_Aim of the task_. Look through the records below and collect all lines that hold the string "moved".

_Recorded data_.
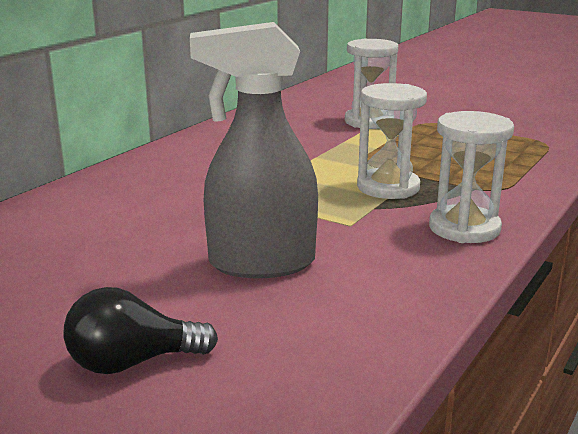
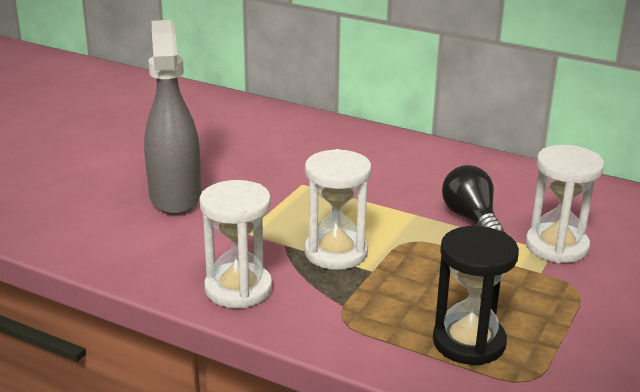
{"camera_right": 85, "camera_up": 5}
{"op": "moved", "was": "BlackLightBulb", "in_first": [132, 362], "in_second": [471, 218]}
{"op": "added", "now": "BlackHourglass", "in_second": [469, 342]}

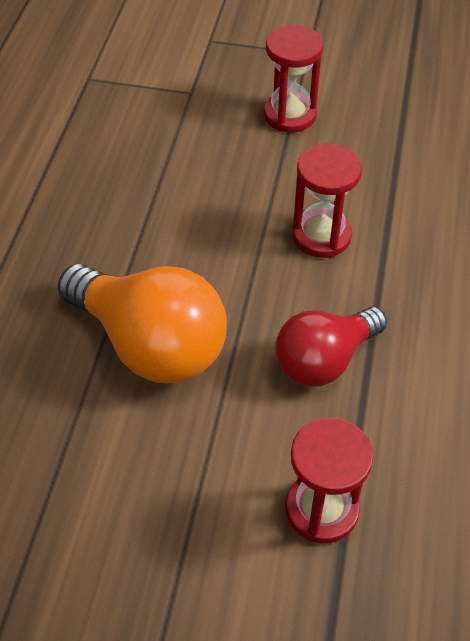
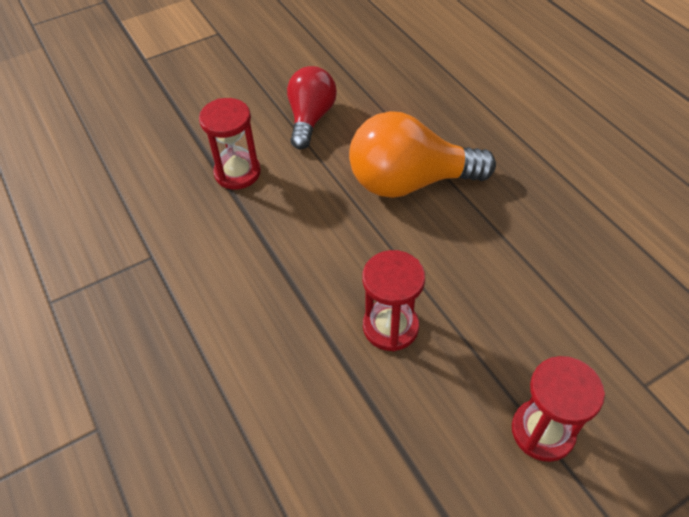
{"camera_right": 140, "camera_up": 0}
{"op": "moved", "was": "RedLightBulb", "in_first": [324, 360], "in_second": [310, 118]}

_Exercise output_.
{"op": "moved", "was": "BlackLightBulb", "in_first": [132, 362], "in_second": [471, 218]}
{"op": "moved", "was": "RedLightBulb", "in_first": [324, 360], "in_second": [310, 118]}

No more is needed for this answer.